Exercise directions —
Leave out the pictures, then return the records word for word.

══════════

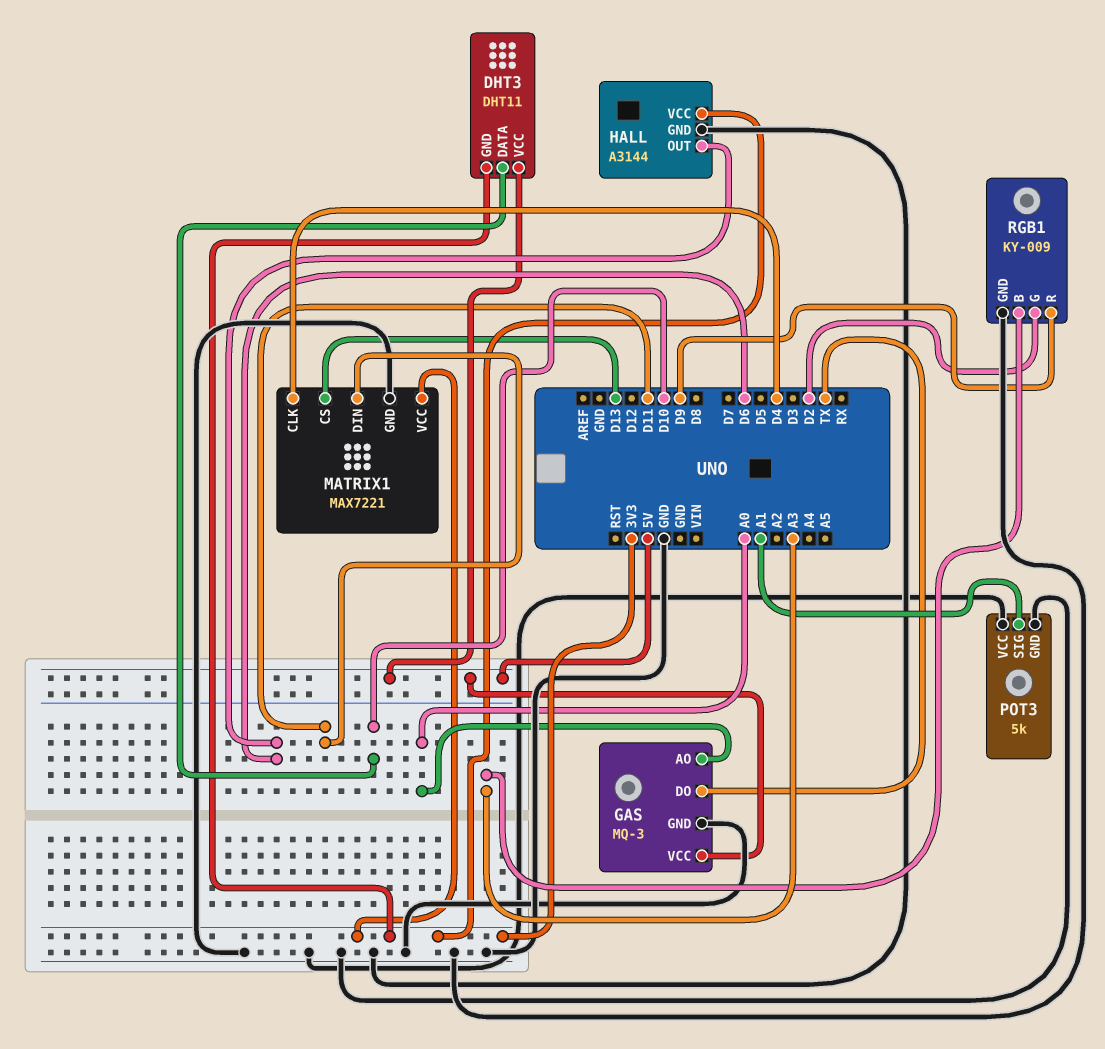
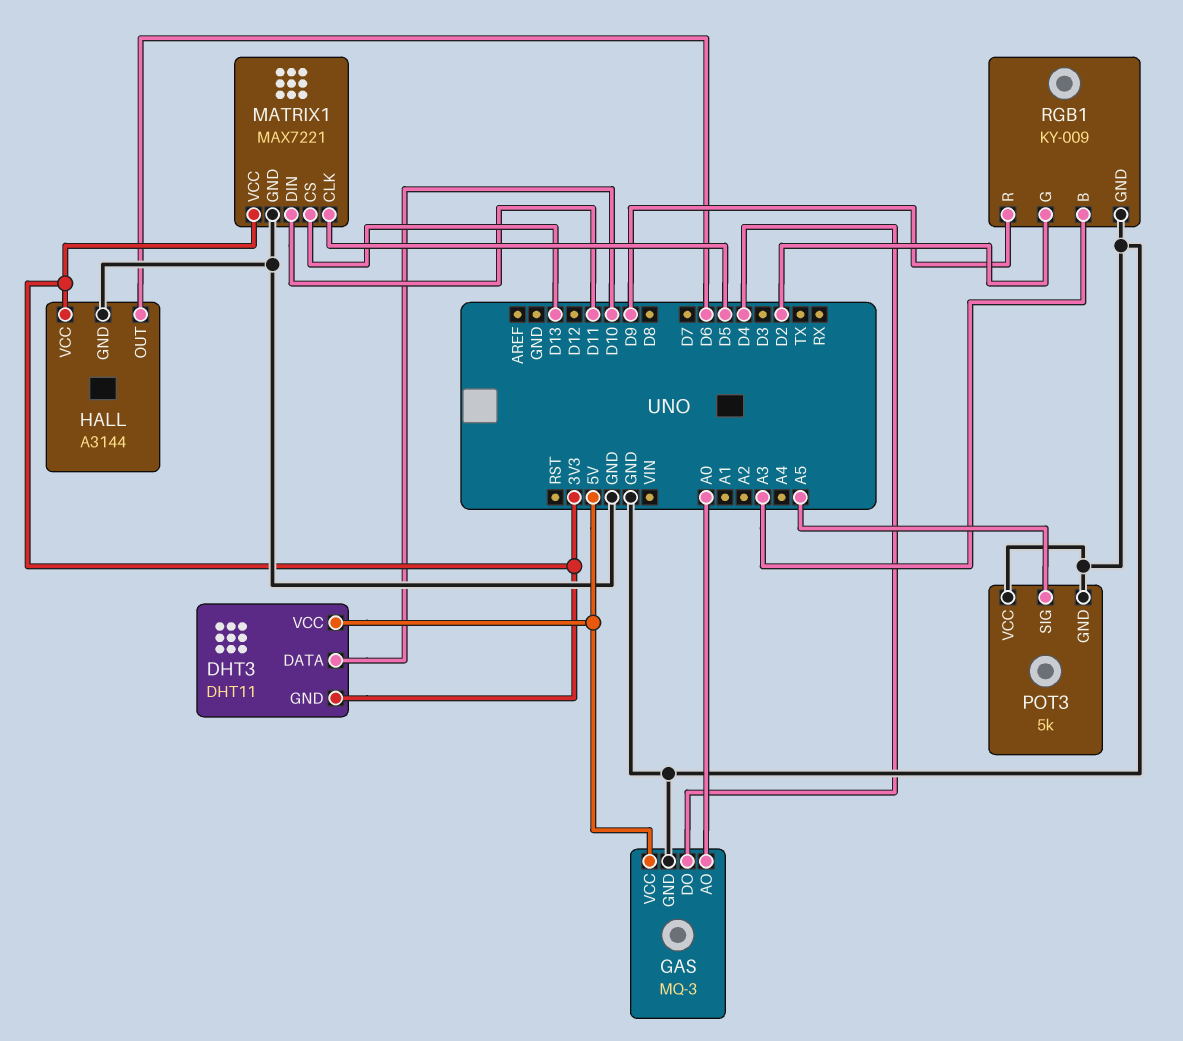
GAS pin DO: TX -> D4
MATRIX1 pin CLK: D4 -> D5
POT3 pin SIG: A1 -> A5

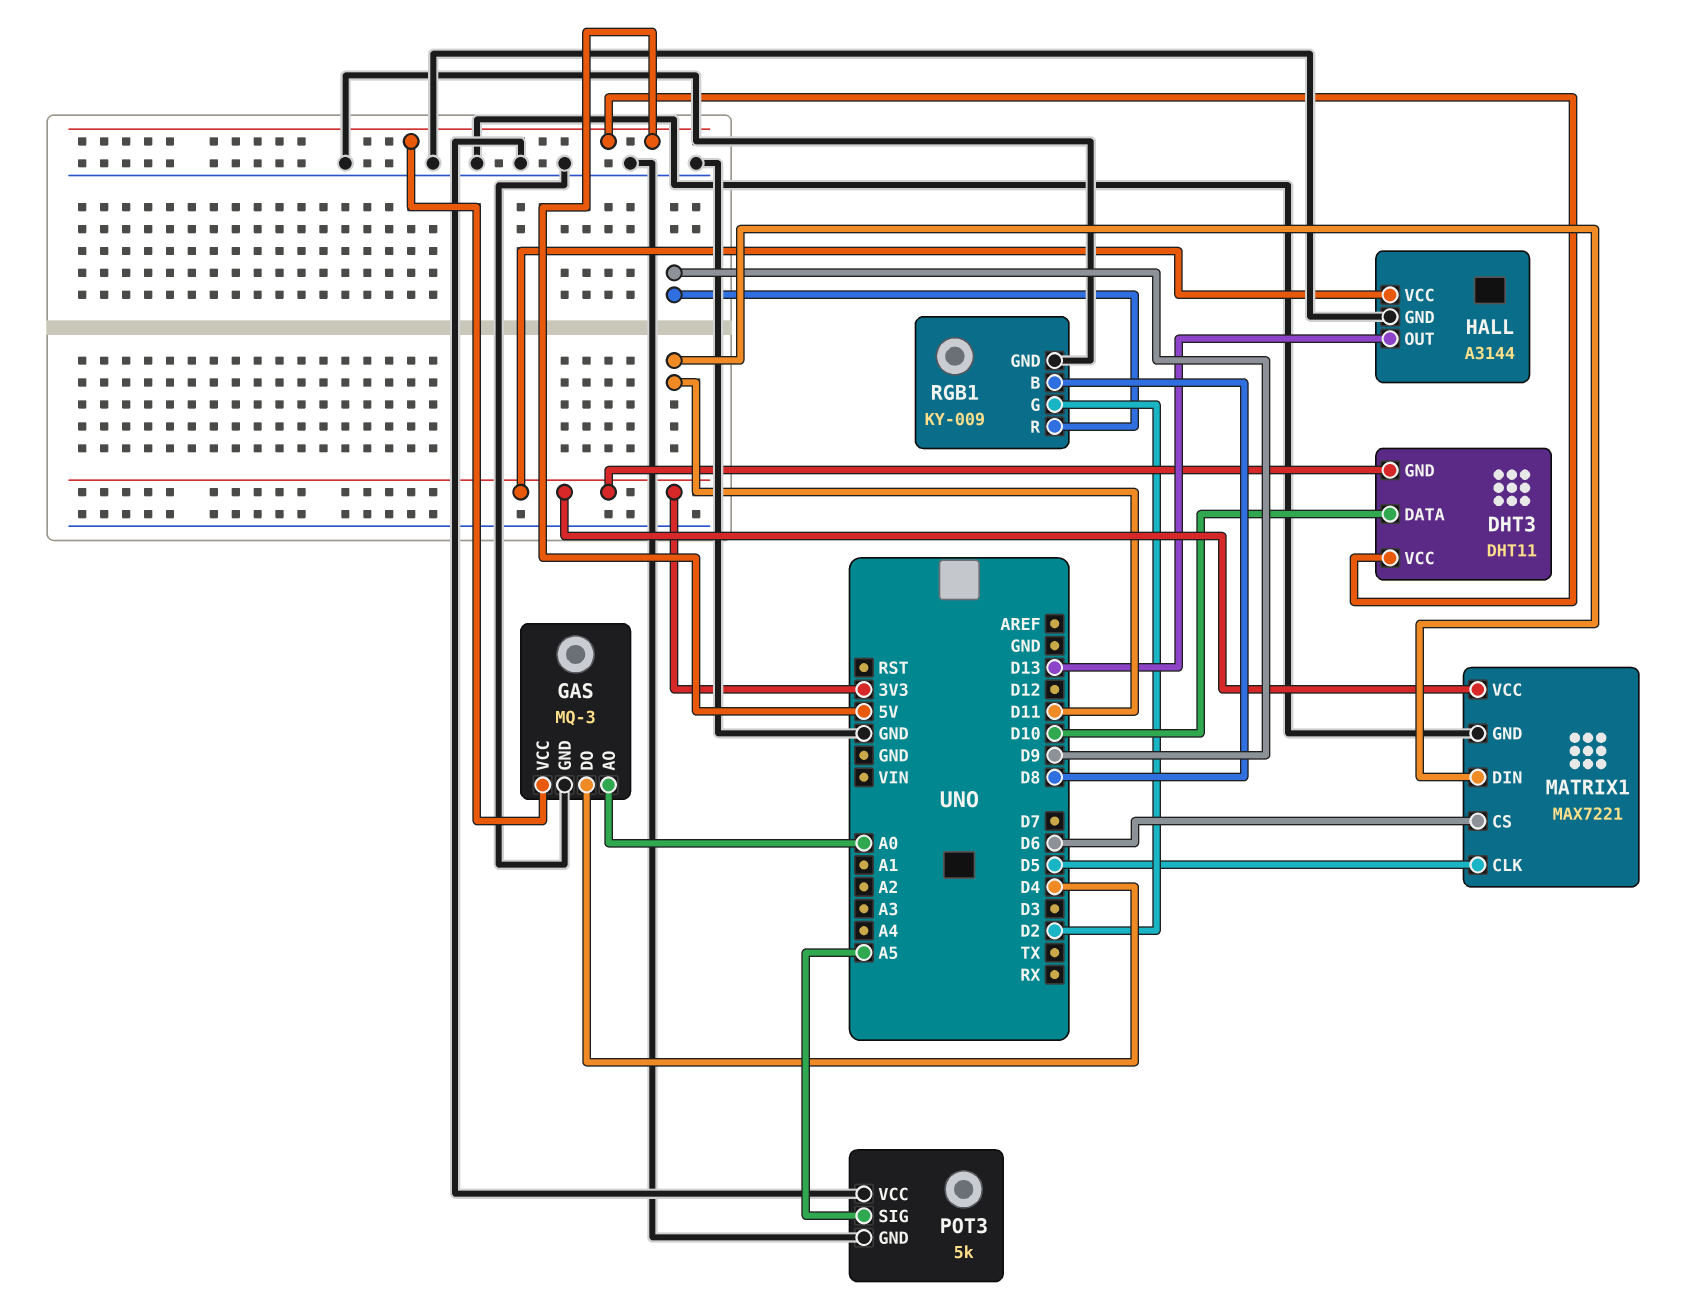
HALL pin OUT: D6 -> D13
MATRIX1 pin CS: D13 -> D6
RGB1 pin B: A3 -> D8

══════════

Written response —
GAS pin DO: TX -> D4
MATRIX1 pin CLK: D4 -> D5
POT3 pin SIG: A1 -> A5

HALL pin OUT: D6 -> D13
MATRIX1 pin CS: D13 -> D6
RGB1 pin B: A3 -> D8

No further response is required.